— START Records —

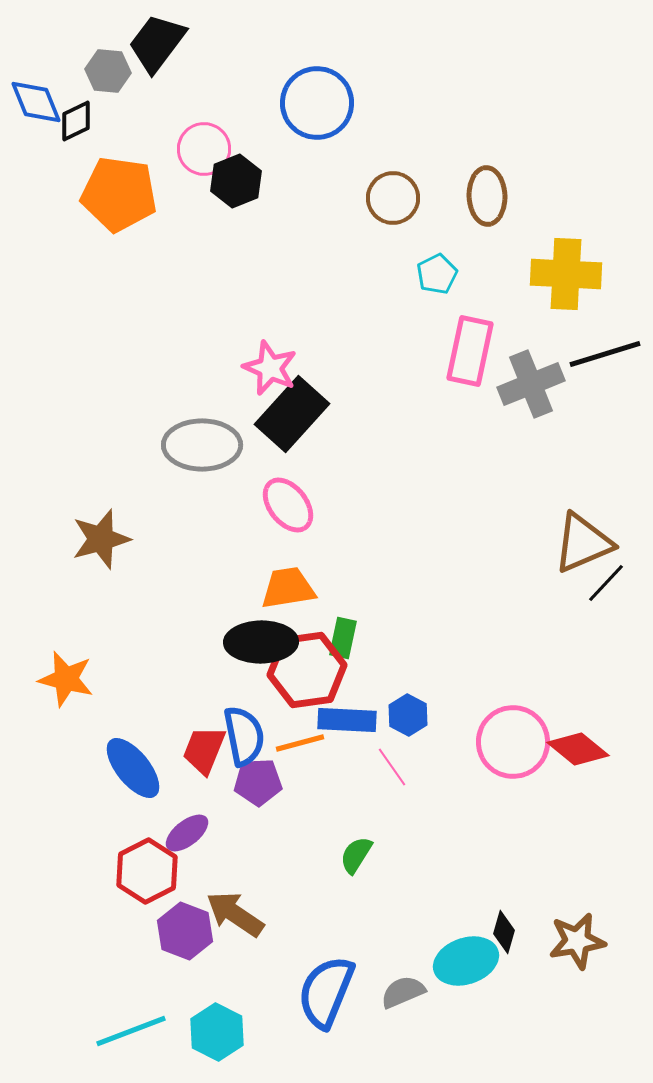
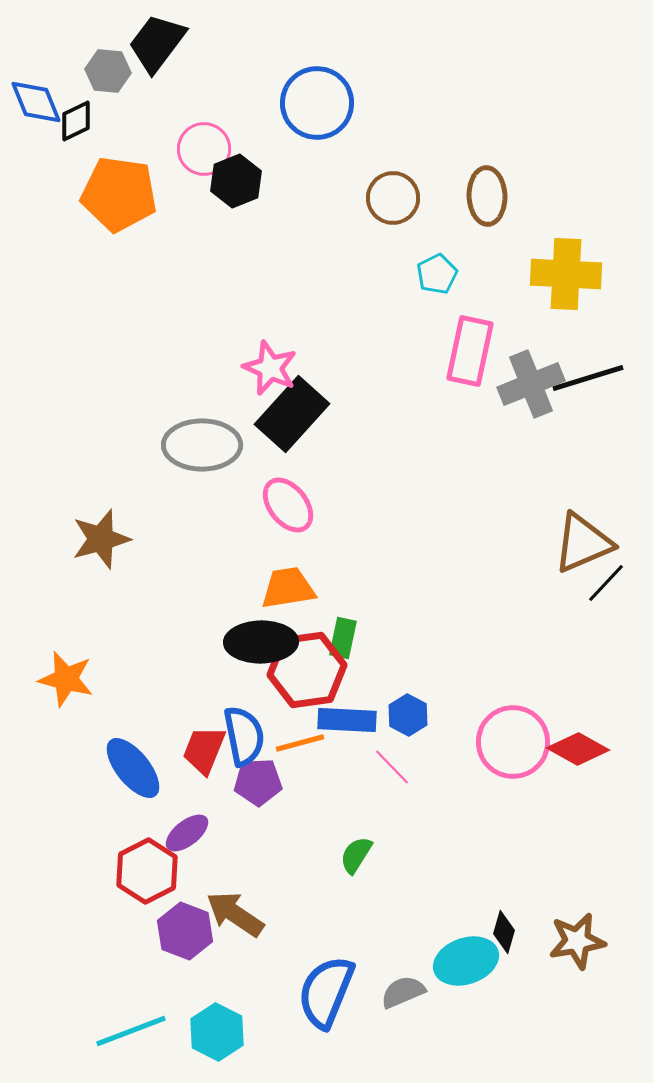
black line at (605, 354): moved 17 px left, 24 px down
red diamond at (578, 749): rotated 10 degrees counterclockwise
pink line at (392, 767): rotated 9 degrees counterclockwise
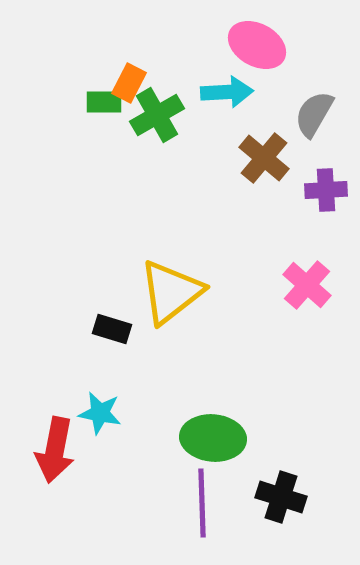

— END Records —
— START Records —

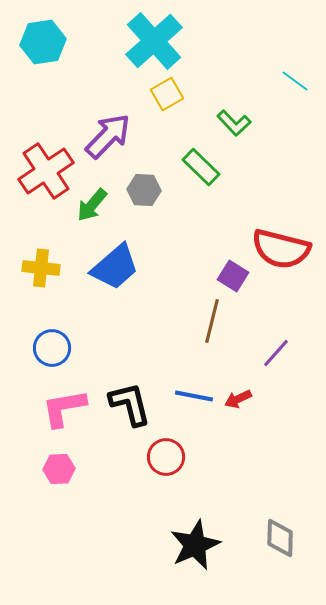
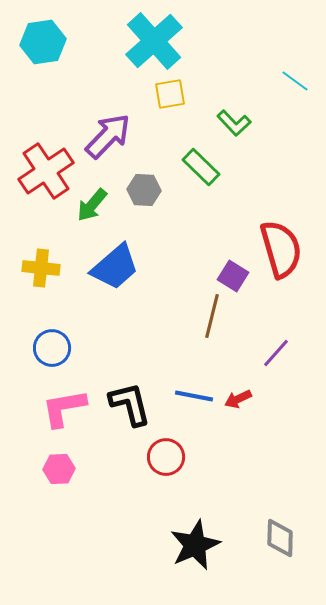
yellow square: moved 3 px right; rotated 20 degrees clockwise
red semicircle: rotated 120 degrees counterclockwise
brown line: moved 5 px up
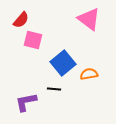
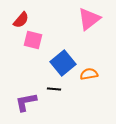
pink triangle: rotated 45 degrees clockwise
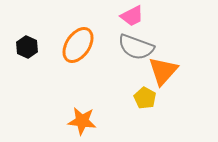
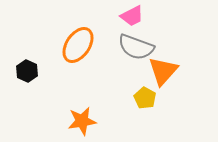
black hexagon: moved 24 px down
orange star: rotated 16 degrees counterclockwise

— END Records —
— START Records —

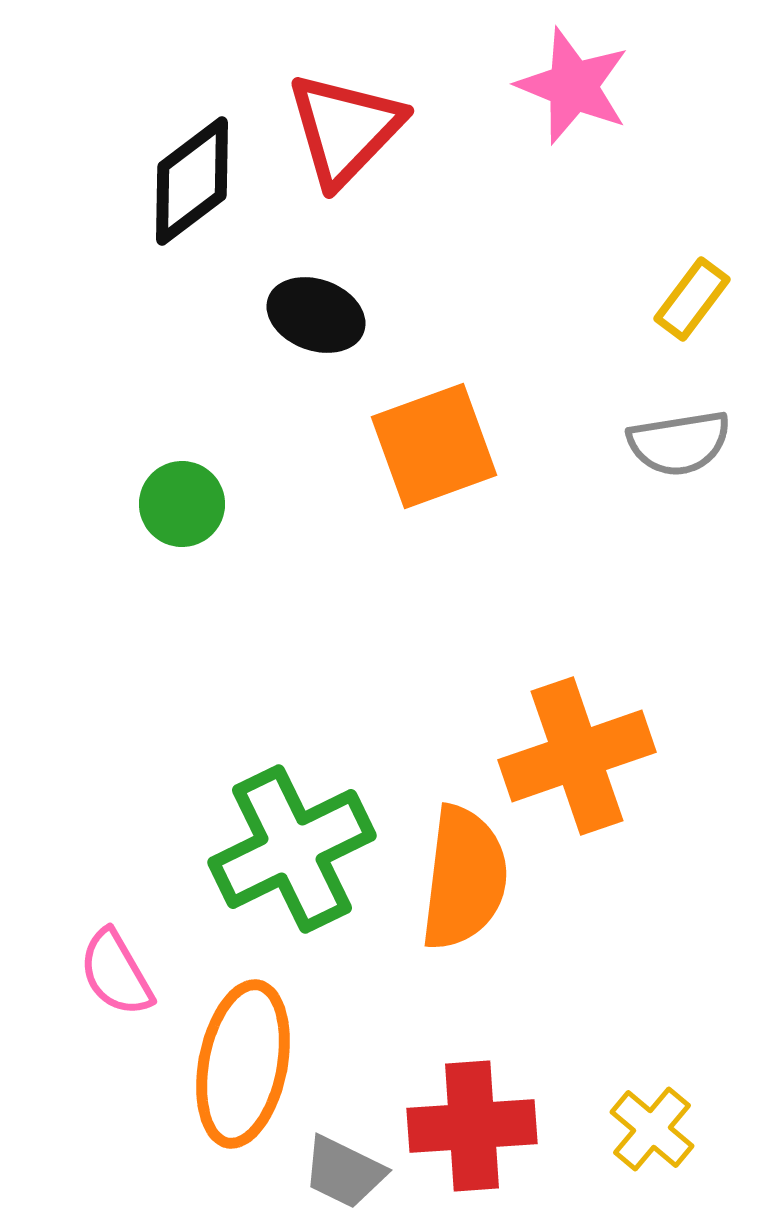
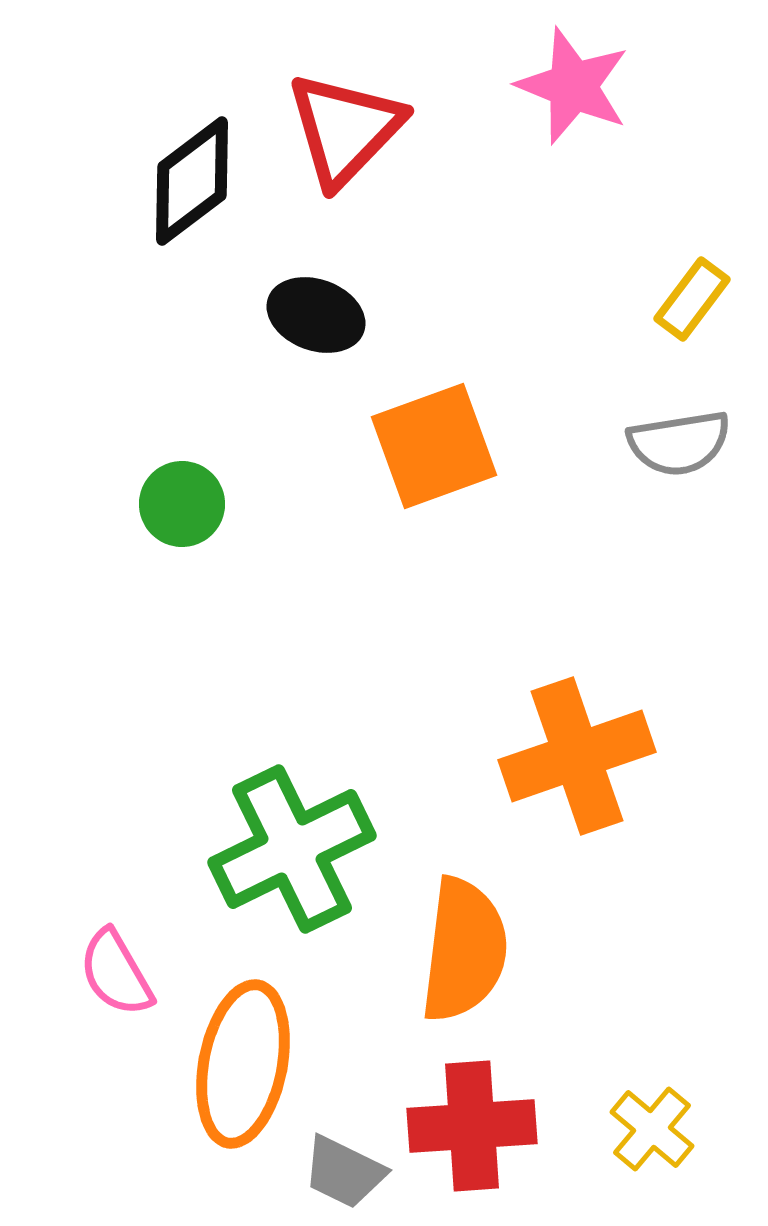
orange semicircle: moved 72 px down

— END Records —

▶ _The task_
Can you rewrite the part of the material that opens with the line containing "pink triangle: rotated 45 degrees clockwise" and closes with the line containing "black hexagon: moved 24 px down", changing "triangle" to "pentagon" and keeping everything else the same? Leave the pictures out of your answer.

▶ _The response_
pink pentagon: rotated 45 degrees clockwise
black hexagon: moved 24 px down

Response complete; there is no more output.